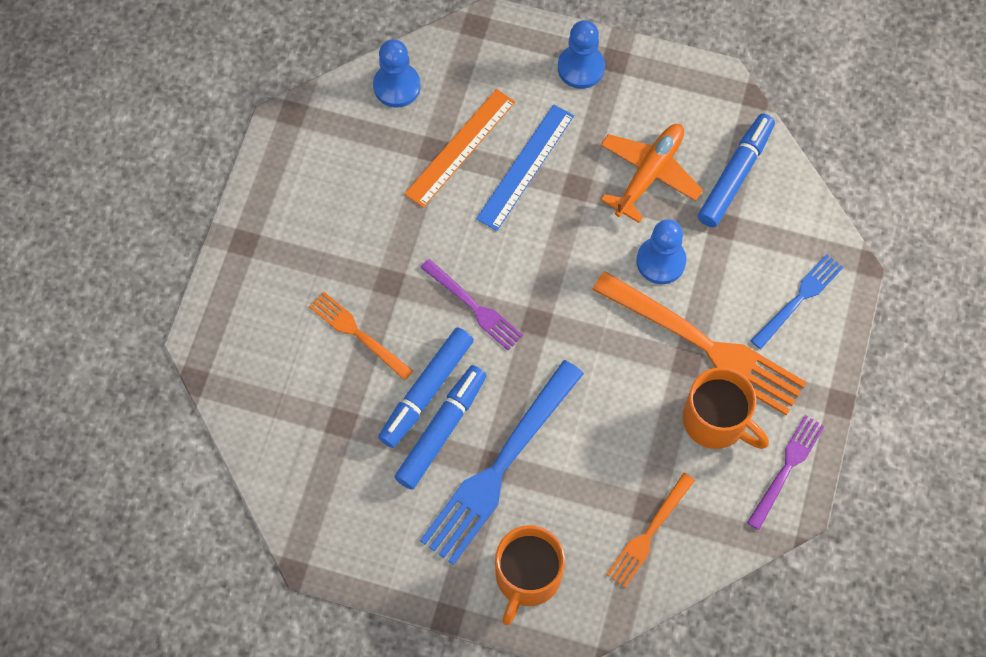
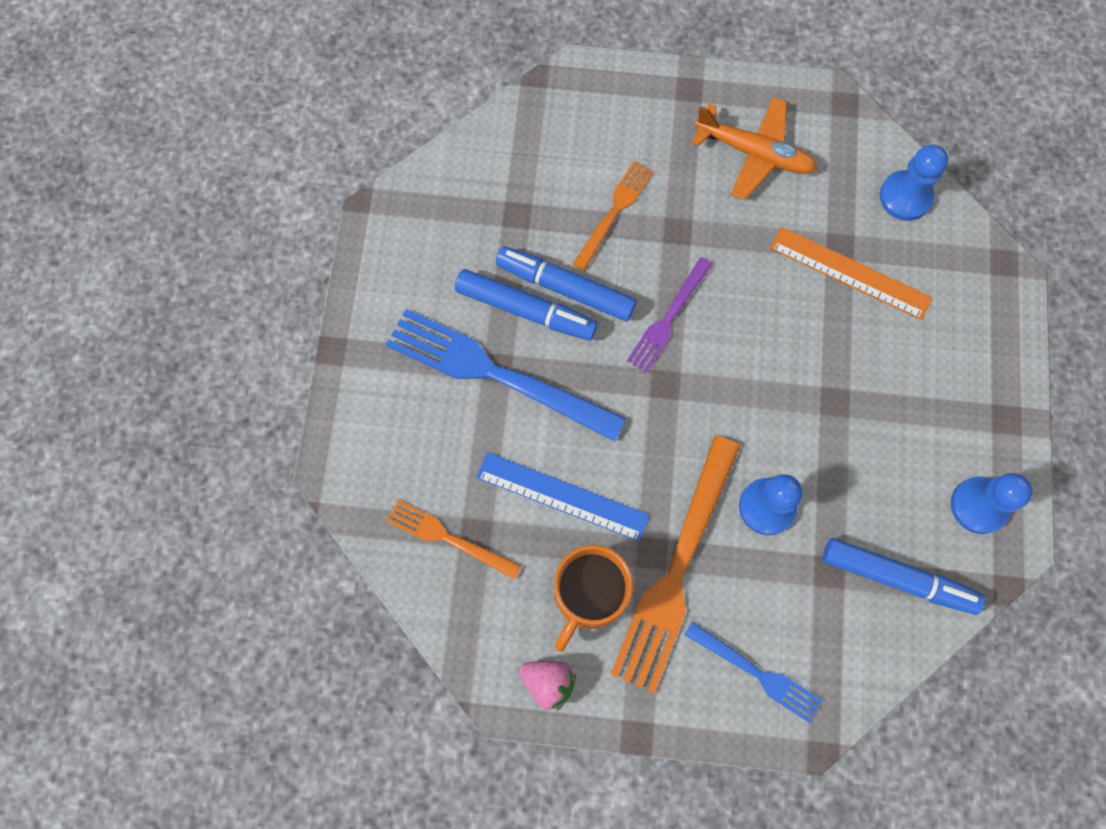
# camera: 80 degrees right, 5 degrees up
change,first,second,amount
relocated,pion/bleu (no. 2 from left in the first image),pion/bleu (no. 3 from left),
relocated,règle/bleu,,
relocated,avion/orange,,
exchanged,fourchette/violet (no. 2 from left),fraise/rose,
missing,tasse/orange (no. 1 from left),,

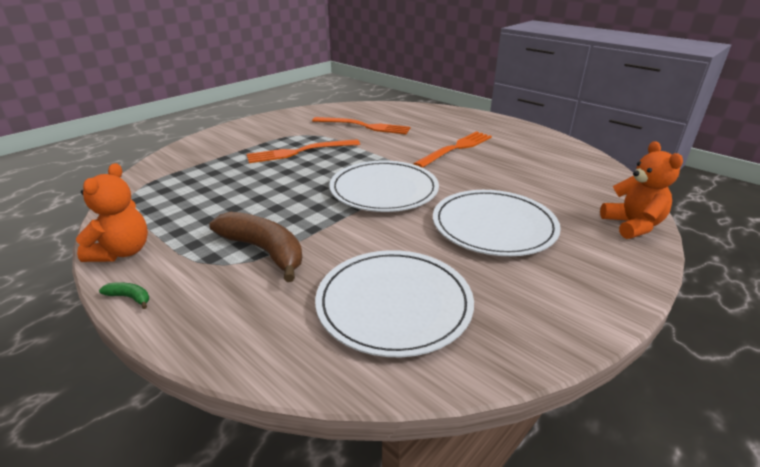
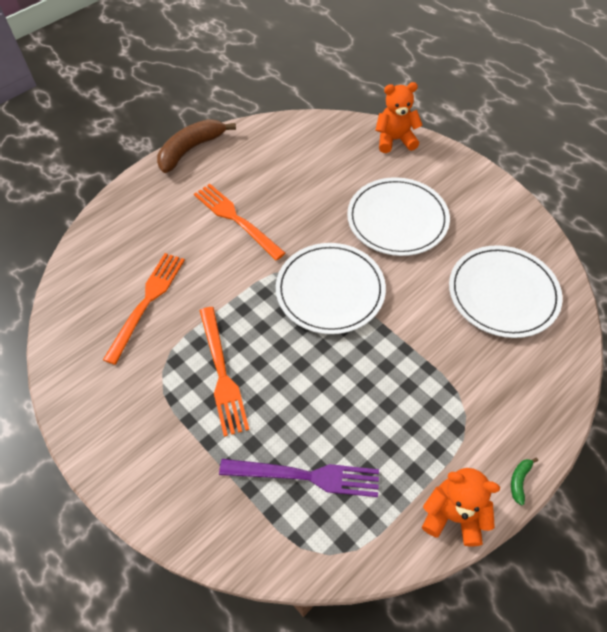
# camera: 85 degrees left, 25 degrees up
change,first,second,amount
relocated,banane/marron,,
appeared,,fourchette/violet,

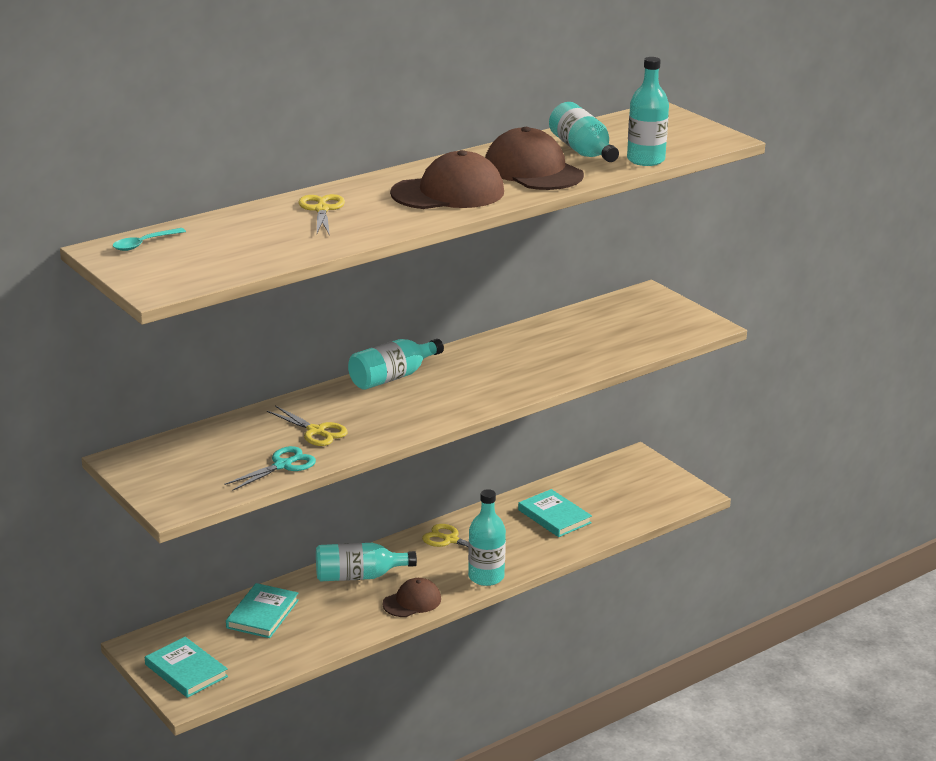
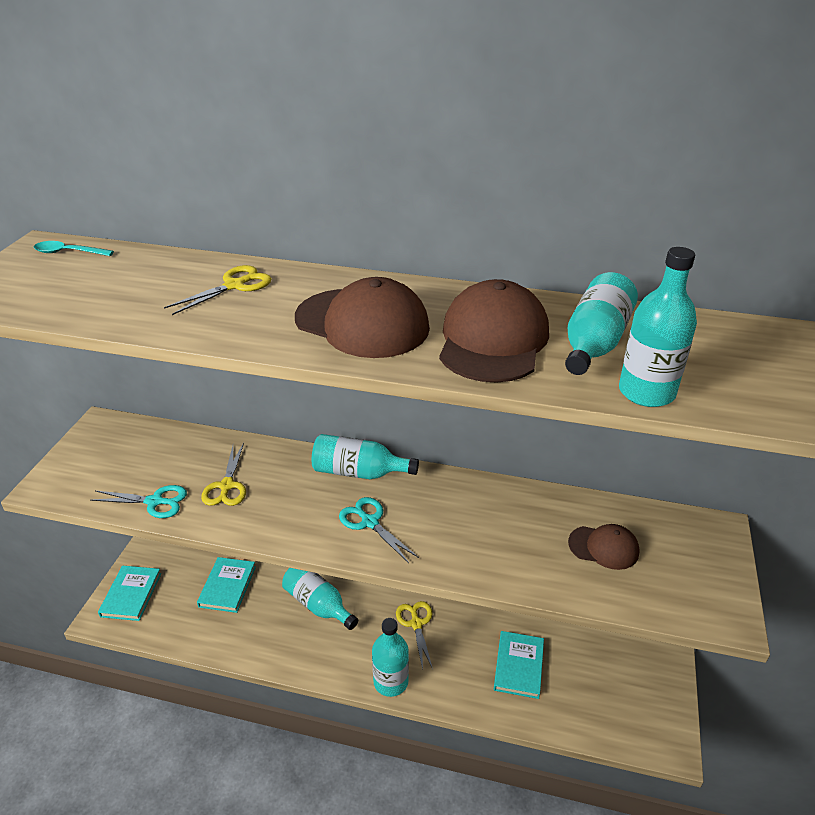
# camera: 50 degrees right, 10 degrees up
change,first,second,amount
relocated,casquette/marron (no. 1 from left in the first image),casquette/marron (no. 3 from left),
spun,livre/turquoise (no. 2 from left),,60 degrees counterclockwise
appeared,,ciseaux/turquoise (no. 2 from left),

*To do*
Word for word, restate each line above, minus its pictures.

*Worked solution*
# camera: 80 degrees right, 5 degrees up
change,first,second,amount
relocated,pion/bleu (no. 2 from left in the first image),pion/bleu (no. 3 from left),
relocated,règle/bleu,,
relocated,avion/orange,,
exchanged,fourchette/violet (no. 2 from left),fraise/rose,
missing,tasse/orange (no. 1 from left),,

# camera: 85 degrees left, 25 degrees up
change,first,second,amount
relocated,banane/marron,,
appeared,,fourchette/violet,

# camera: 50 degrees right, 10 degrees up
change,first,second,amount
relocated,casquette/marron (no. 1 from left in the first image),casquette/marron (no. 3 from left),
spun,livre/turquoise (no. 2 from left),,60 degrees counterclockwise
appeared,,ciseaux/turquoise (no. 2 from left),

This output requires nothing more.